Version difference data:
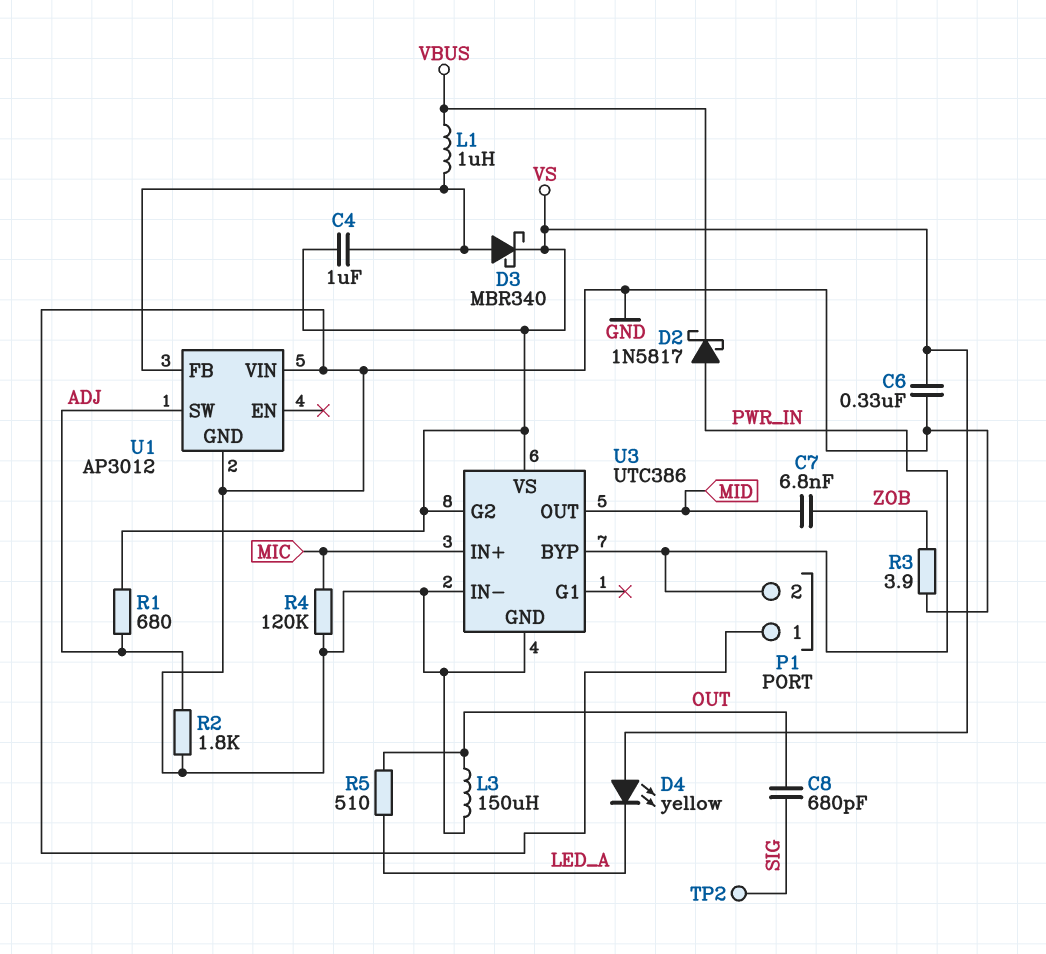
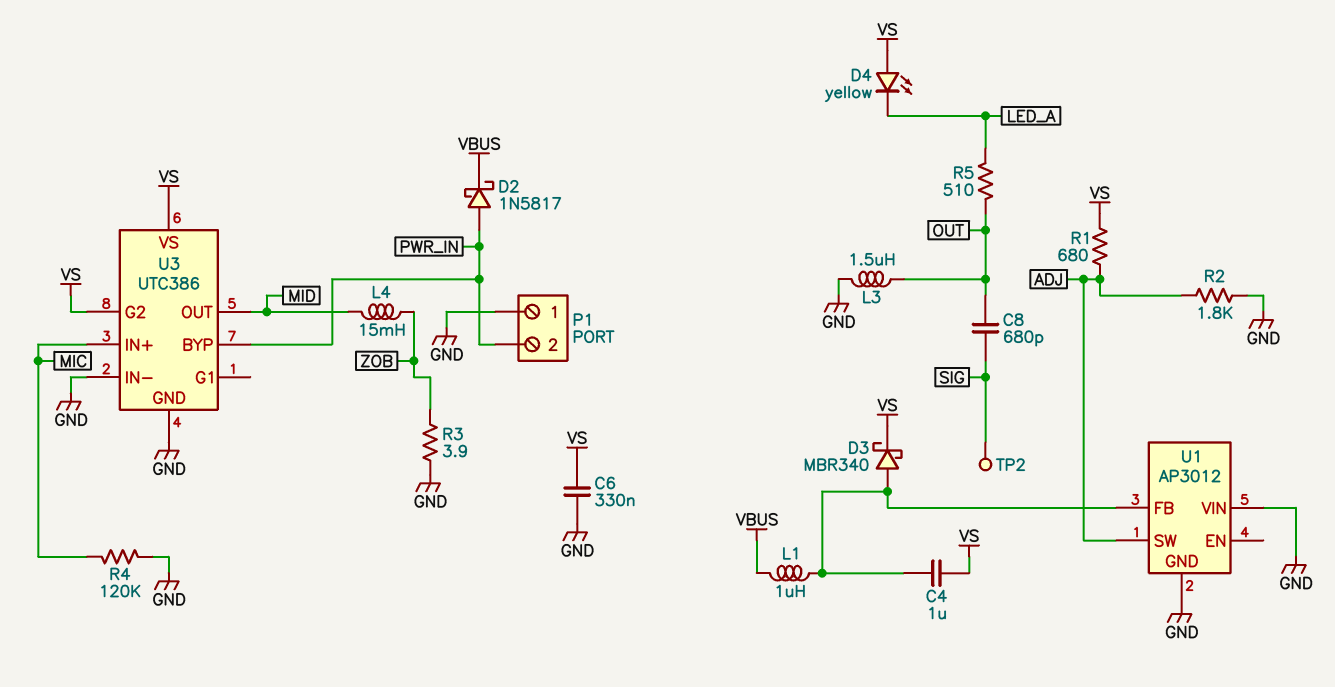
C7: 6.8nF (MID, ZOB) -> none
L3: 150uH (GND, OUT) -> 1.5uH (GND, OUT)
L4: none -> 15mH (MID, ZOB)

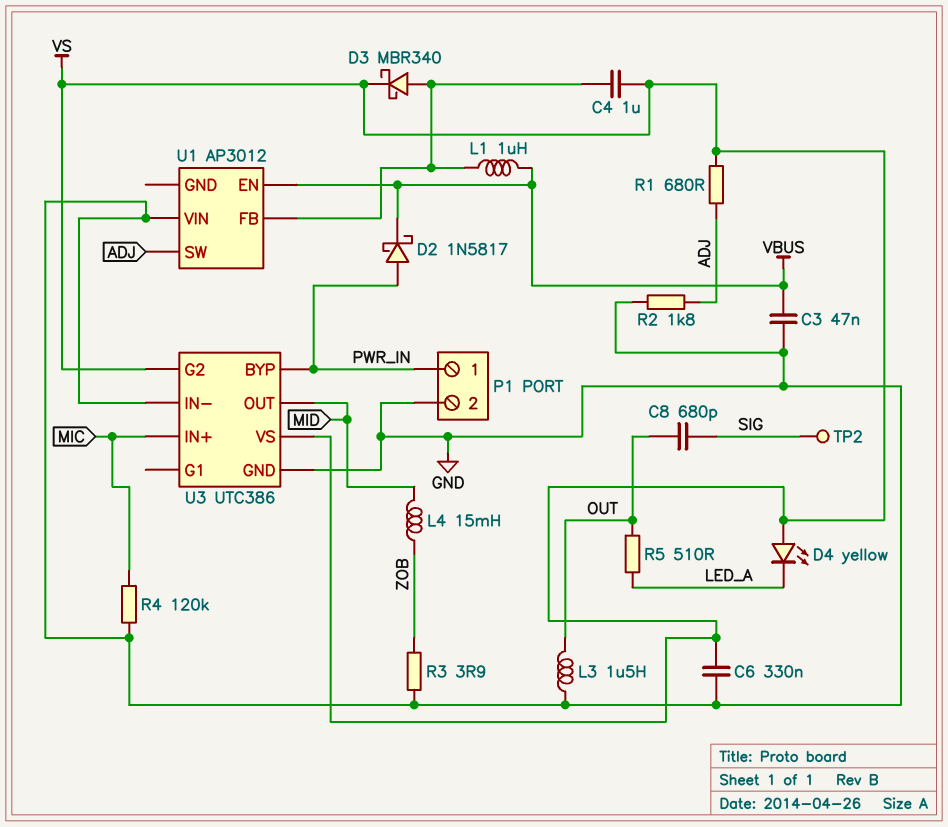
C3: none -> 47nF (GND, VBUS)
P1 pin 1: GND -> PWR_IN
P1 pin 2: PWR_IN -> GND
U1 pin EN: none -> VBUS
U1 pin GND: GND -> none

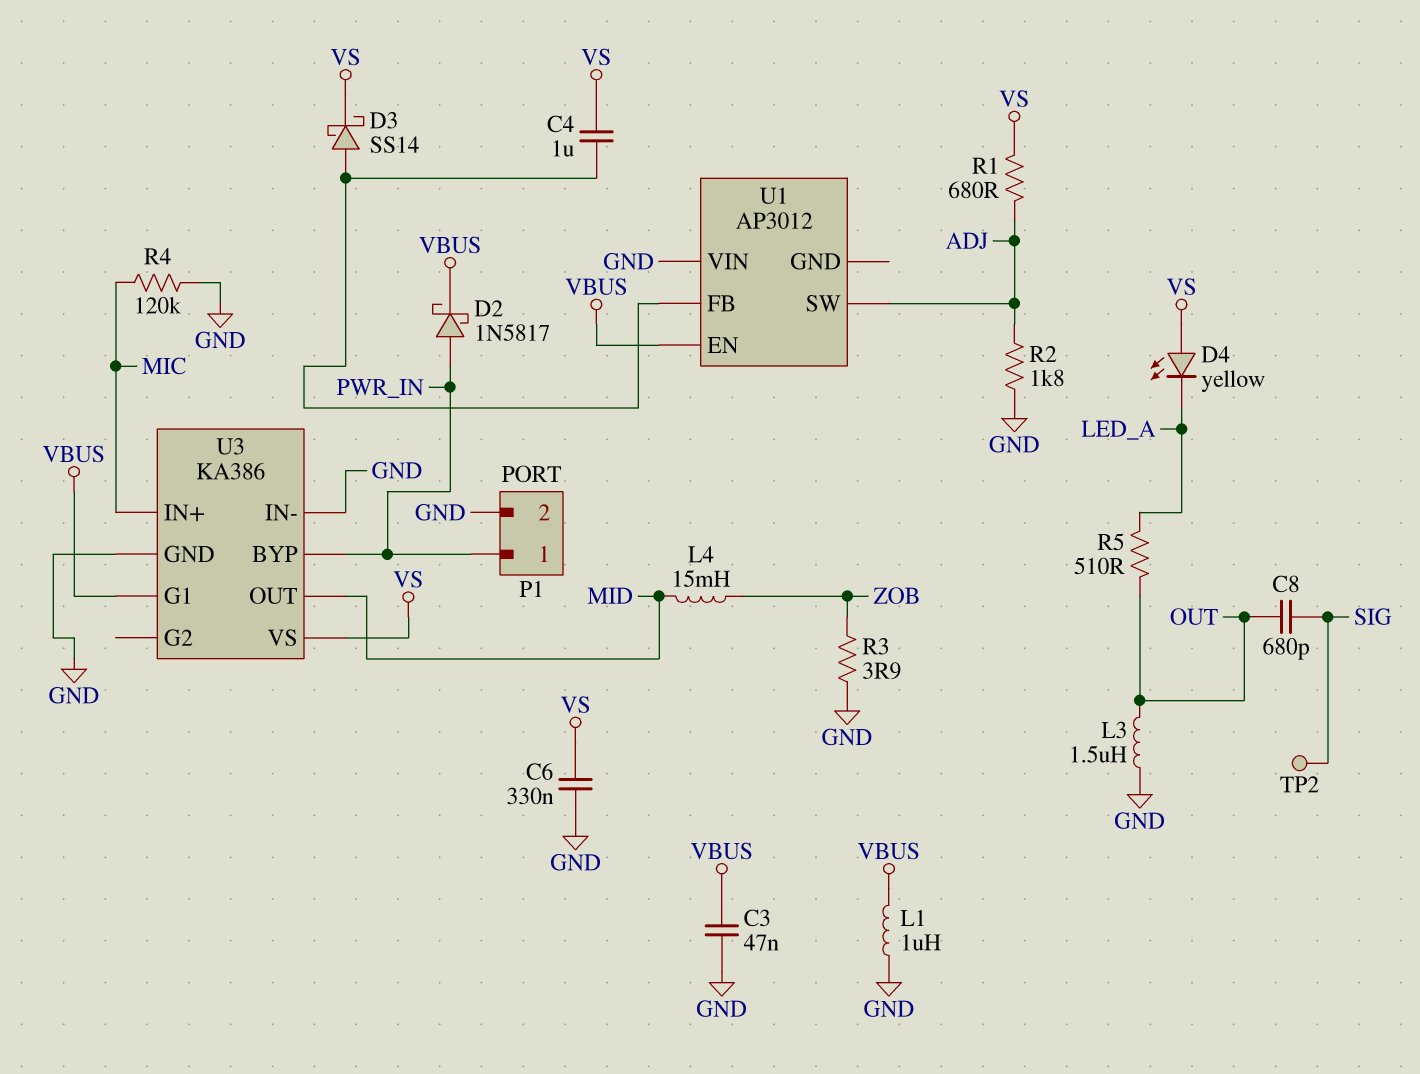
D3: schottky MBR340 (A U1/FB, K VS) -> schottky SS14 (A U1/FB, K VS)
L1: 1uH (U1/FB, VBUS) -> 1uH (GND, VBUS)
U3: UTC386 -> KA386
U3 pin G1: none -> VBUS
U3 pin G2: VS -> none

• **How to complete this task**
Without changing a word, retype the data above and omit its pictures.

• **Solution to this exercise**
C7: 6.8nF (MID, ZOB) -> none
L3: 150uH (GND, OUT) -> 1.5uH (GND, OUT)
L4: none -> 15mH (MID, ZOB)

C3: none -> 47nF (GND, VBUS)
P1 pin 1: GND -> PWR_IN
P1 pin 2: PWR_IN -> GND
U1 pin EN: none -> VBUS
U1 pin GND: GND -> none

D3: schottky MBR340 (A U1/FB, K VS) -> schottky SS14 (A U1/FB, K VS)
L1: 1uH (U1/FB, VBUS) -> 1uH (GND, VBUS)
U3: UTC386 -> KA386
U3 pin G1: none -> VBUS
U3 pin G2: VS -> none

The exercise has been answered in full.